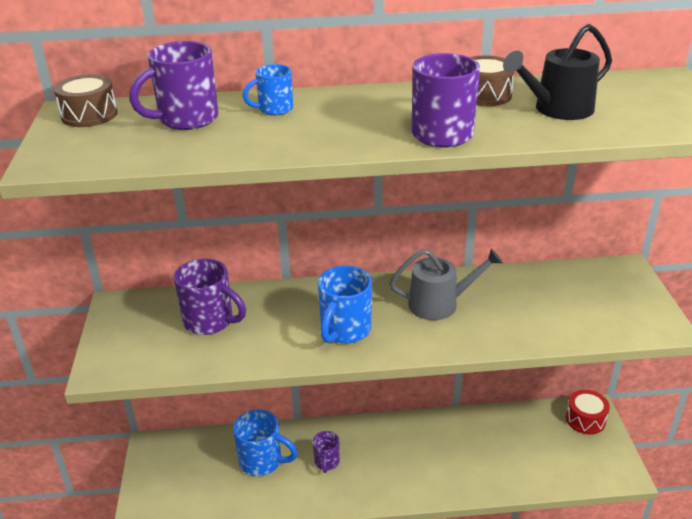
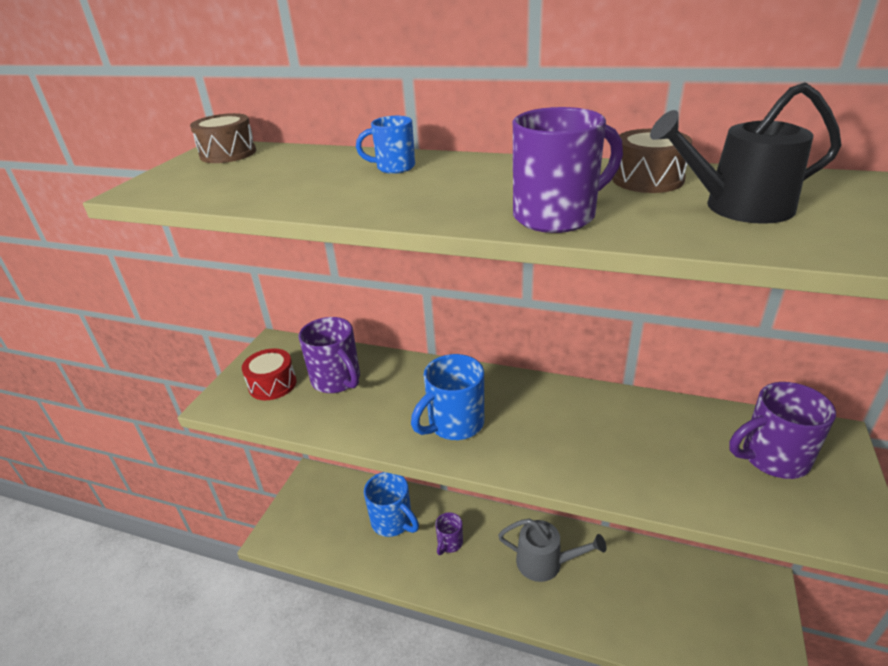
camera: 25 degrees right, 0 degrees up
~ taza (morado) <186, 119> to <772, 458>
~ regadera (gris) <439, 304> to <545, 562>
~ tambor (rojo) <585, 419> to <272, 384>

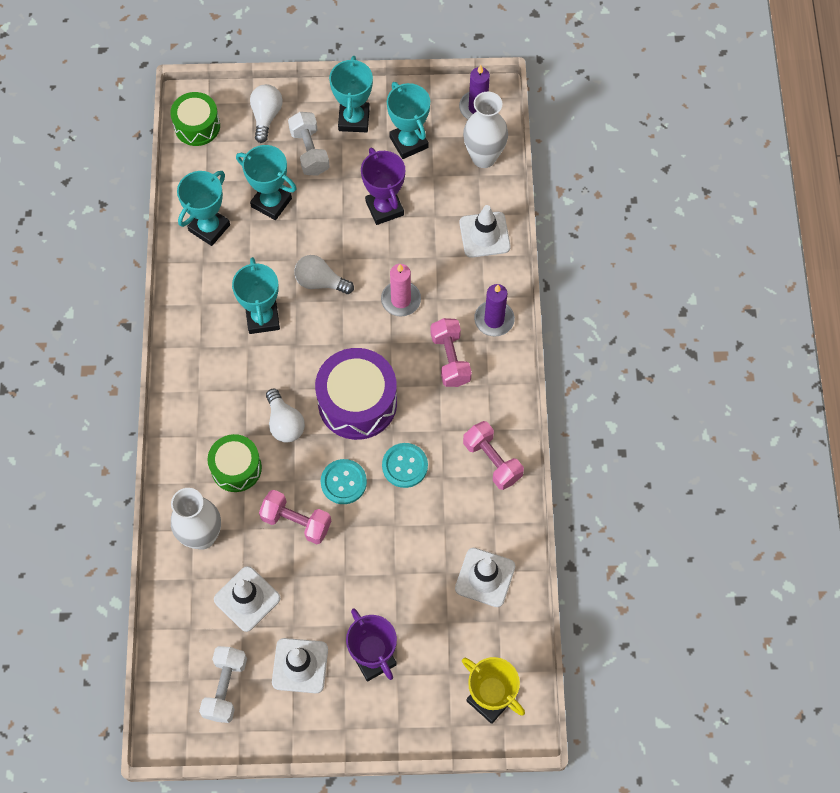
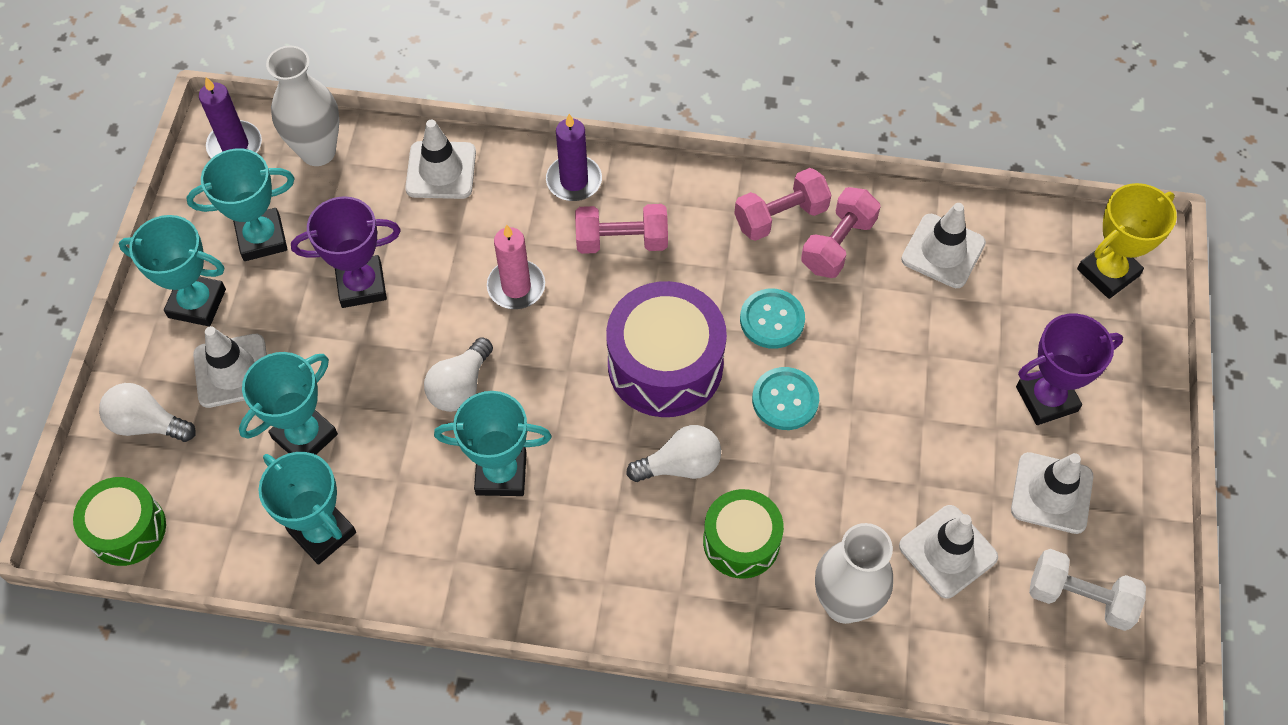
camera: 80 degrees left, 5 degrees down
~ mancuerna (rosa) <296, 522> to <837, 244>
~ mancuerna (blanco) <309, 151> to cono de tráfico (blanco) <232, 371>

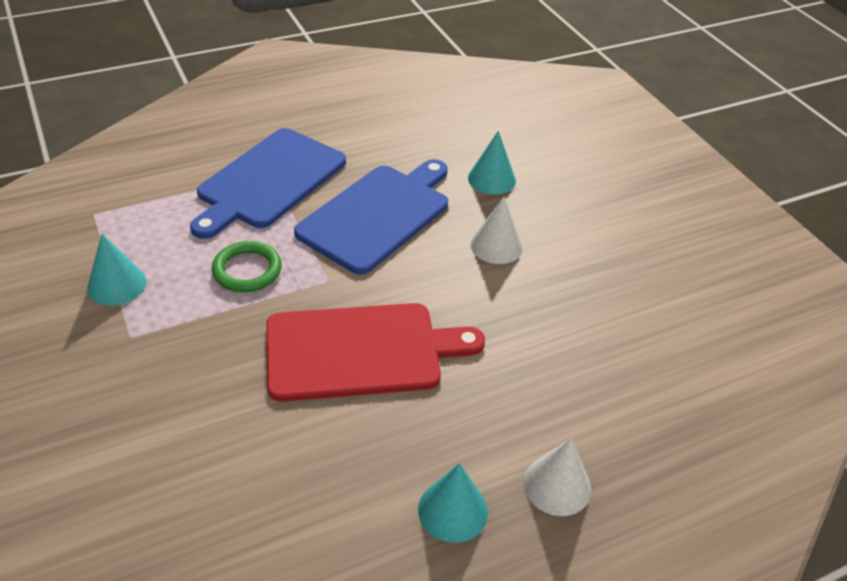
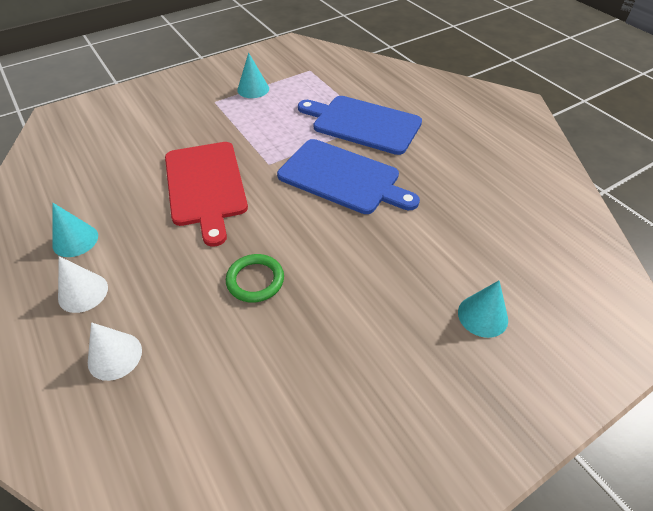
camera: 85 degrees right, 5 degrees up
~ anillo (verde) <247, 270> to <255, 280>
~ cono (turquesa) <491, 179> to <482, 316>
~ cono (blanco) <496, 246> to <115, 356>

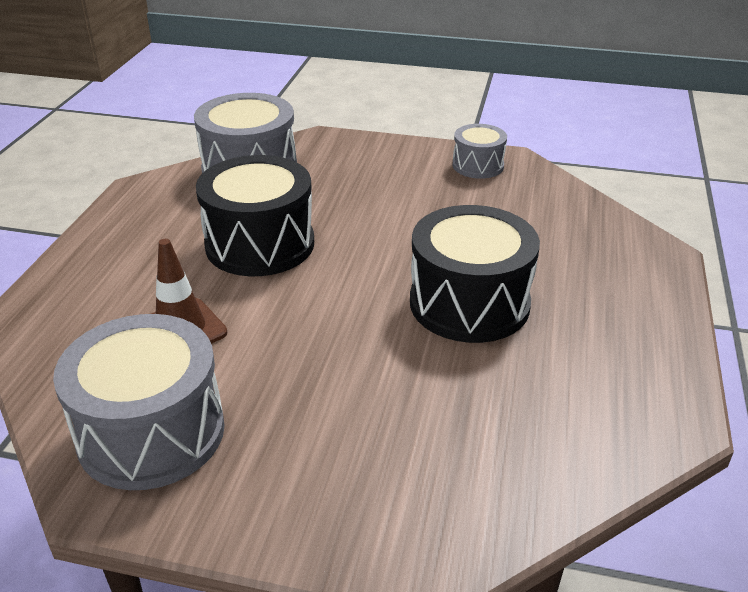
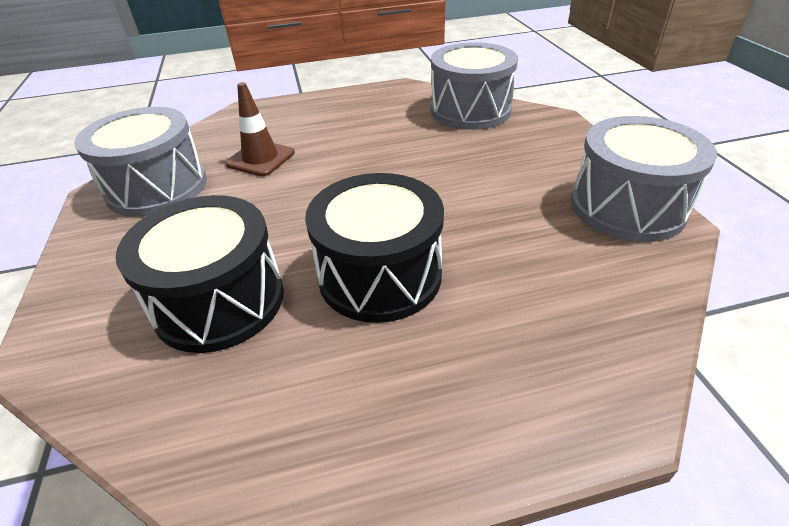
camera: 65 degrees right, 5 degrees up
~ tambor (negro) <260, 244> to <219, 301>
~ tambor (gris) <478, 165> = <627, 207> x1.83

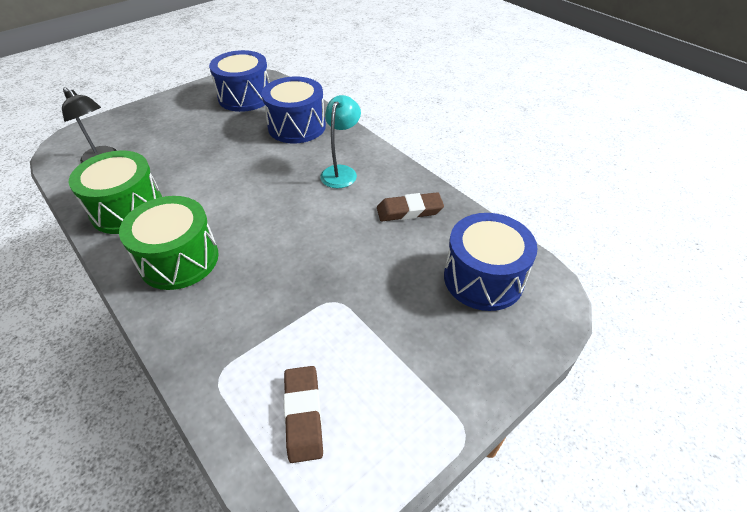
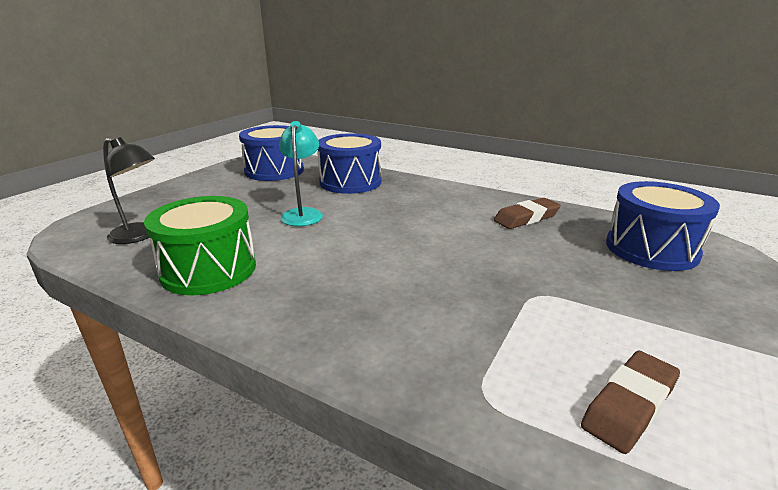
camera: 20 degrees left, 20 degrees down
- tambor (verde) <179, 259>
~ goma de borrar (marrón) <303, 415> = <629, 405> 75 degrees clockwise
~ lámpara (turquesa) <341, 172> to <303, 214>

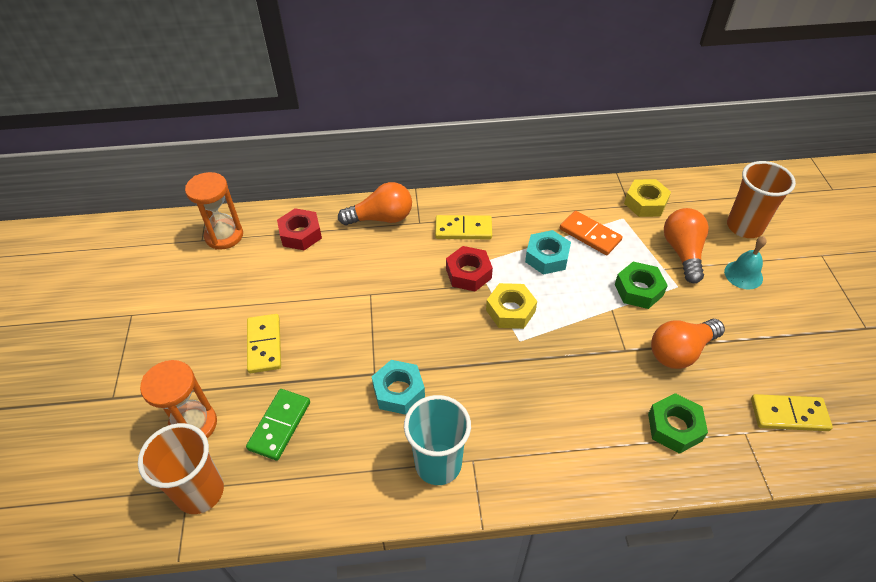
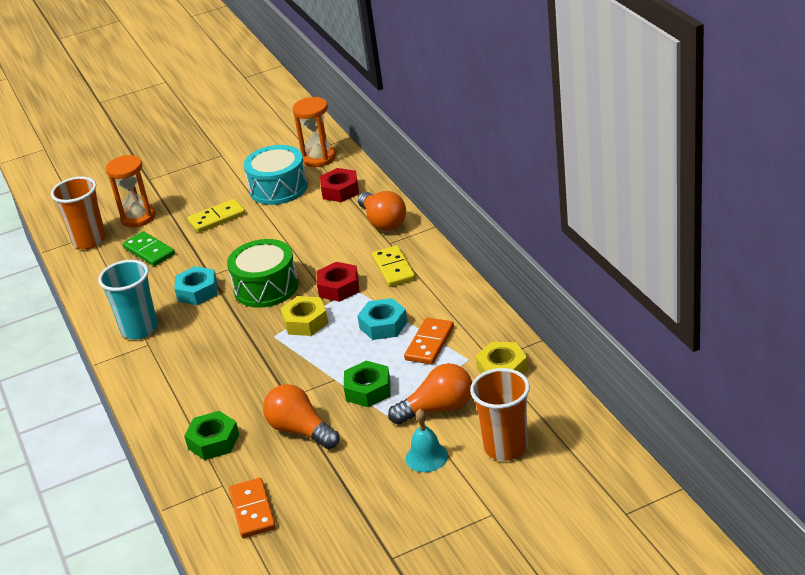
camera: 75 degrees right, 15 degrees down
~ ficha de dominó (verde) <280, 425> = <149, 251> 45 degrees clockwise
~ ficha de dominó (amarillo) <789, 414> to ficha de dominó (naranja) <252, 510>
+ tambor (verde) <266, 287>
+ tambor (turquesa) <278, 188>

=-=-=-=-=

* **Problem requirements**
Return all of the material exactly, without pictures.

* **Reply**
camera: 25 degrees right, 0 degrees up
~ taza (morado) <186, 119> to <772, 458>
~ regadera (gris) <439, 304> to <545, 562>
~ tambor (rojo) <585, 419> to <272, 384>

camera: 80 degrees left, 5 degrees down
~ mancuerna (rosa) <296, 522> to <837, 244>
~ mancuerna (blanco) <309, 151> to cono de tráfico (blanco) <232, 371>

camera: 85 degrees right, 5 degrees up
~ anillo (verde) <247, 270> to <255, 280>
~ cono (turquesa) <491, 179> to <482, 316>
~ cono (blanco) <496, 246> to <115, 356>

camera: 65 degrees right, 5 degrees up
~ tambor (negro) <260, 244> to <219, 301>
~ tambor (gris) <478, 165> = <627, 207> x1.83

camera: 20 degrees left, 20 degrees down
- tambor (verde) <179, 259>
~ goma de borrar (marrón) <303, 415> = <629, 405> 75 degrees clockwise
~ lámpara (turquesa) <341, 172> to <303, 214>

camera: 75 degrees right, 15 degrees down
~ ficha de dominó (verde) <280, 425> = <149, 251> 45 degrees clockwise
~ ficha de dominó (amarillo) <789, 414> to ficha de dominó (naranja) <252, 510>
+ tambor (verde) <266, 287>
+ tambor (turquesa) <278, 188>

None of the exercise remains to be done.